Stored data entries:
....
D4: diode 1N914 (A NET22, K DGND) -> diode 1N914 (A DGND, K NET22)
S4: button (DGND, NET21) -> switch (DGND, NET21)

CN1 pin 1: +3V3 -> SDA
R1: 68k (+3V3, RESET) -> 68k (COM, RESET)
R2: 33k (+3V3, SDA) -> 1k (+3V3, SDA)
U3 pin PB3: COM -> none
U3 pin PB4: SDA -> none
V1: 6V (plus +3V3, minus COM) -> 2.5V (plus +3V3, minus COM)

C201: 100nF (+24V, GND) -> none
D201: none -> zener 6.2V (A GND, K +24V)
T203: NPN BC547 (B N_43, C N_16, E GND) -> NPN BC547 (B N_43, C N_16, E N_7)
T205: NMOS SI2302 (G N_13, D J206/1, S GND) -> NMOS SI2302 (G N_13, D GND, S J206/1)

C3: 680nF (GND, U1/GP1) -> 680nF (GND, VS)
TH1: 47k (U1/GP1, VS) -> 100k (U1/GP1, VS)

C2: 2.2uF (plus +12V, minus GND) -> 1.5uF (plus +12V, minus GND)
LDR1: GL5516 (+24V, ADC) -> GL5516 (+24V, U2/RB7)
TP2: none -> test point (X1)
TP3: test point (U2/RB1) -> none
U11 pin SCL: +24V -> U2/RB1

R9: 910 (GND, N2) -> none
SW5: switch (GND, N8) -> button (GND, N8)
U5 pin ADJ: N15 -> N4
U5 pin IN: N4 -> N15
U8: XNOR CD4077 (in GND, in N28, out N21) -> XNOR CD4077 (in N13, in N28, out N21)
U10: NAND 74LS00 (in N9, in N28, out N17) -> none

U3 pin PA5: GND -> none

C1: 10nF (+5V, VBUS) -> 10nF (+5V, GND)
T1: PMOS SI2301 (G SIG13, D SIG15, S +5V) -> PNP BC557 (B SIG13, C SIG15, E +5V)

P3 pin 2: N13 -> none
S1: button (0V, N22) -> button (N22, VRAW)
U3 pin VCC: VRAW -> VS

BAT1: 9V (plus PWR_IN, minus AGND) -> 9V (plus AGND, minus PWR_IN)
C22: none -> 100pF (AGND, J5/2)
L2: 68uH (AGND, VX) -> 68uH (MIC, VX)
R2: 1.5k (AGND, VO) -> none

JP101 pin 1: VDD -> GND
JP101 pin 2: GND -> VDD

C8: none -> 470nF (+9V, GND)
....
Each record above should be restated word for word.

D4: diode 1N914 (A NET22, K DGND) -> diode 1N914 (A DGND, K NET22)
S4: button (DGND, NET21) -> switch (DGND, NET21)

CN1 pin 1: +3V3 -> SDA
R1: 68k (+3V3, RESET) -> 68k (COM, RESET)
R2: 33k (+3V3, SDA) -> 1k (+3V3, SDA)
U3 pin PB3: COM -> none
U3 pin PB4: SDA -> none
V1: 6V (plus +3V3, minus COM) -> 2.5V (plus +3V3, minus COM)

C201: 100nF (+24V, GND) -> none
D201: none -> zener 6.2V (A GND, K +24V)
T203: NPN BC547 (B N_43, C N_16, E GND) -> NPN BC547 (B N_43, C N_16, E N_7)
T205: NMOS SI2302 (G N_13, D J206/1, S GND) -> NMOS SI2302 (G N_13, D GND, S J206/1)

C3: 680nF (GND, U1/GP1) -> 680nF (GND, VS)
TH1: 47k (U1/GP1, VS) -> 100k (U1/GP1, VS)

C2: 2.2uF (plus +12V, minus GND) -> 1.5uF (plus +12V, minus GND)
LDR1: GL5516 (+24V, ADC) -> GL5516 (+24V, U2/RB7)
TP2: none -> test point (X1)
TP3: test point (U2/RB1) -> none
U11 pin SCL: +24V -> U2/RB1

R9: 910 (GND, N2) -> none
SW5: switch (GND, N8) -> button (GND, N8)
U5 pin ADJ: N15 -> N4
U5 pin IN: N4 -> N15
U8: XNOR CD4077 (in GND, in N28, out N21) -> XNOR CD4077 (in N13, in N28, out N21)
U10: NAND 74LS00 (in N9, in N28, out N17) -> none

U3 pin PA5: GND -> none

C1: 10nF (+5V, VBUS) -> 10nF (+5V, GND)
T1: PMOS SI2301 (G SIG13, D SIG15, S +5V) -> PNP BC557 (B SIG13, C SIG15, E +5V)

P3 pin 2: N13 -> none
S1: button (0V, N22) -> button (N22, VRAW)
U3 pin VCC: VRAW -> VS

BAT1: 9V (plus PWR_IN, minus AGND) -> 9V (plus AGND, minus PWR_IN)
C22: none -> 100pF (AGND, J5/2)
L2: 68uH (AGND, VX) -> 68uH (MIC, VX)
R2: 1.5k (AGND, VO) -> none

JP101 pin 1: VDD -> GND
JP101 pin 2: GND -> VDD

C8: none -> 470nF (+9V, GND)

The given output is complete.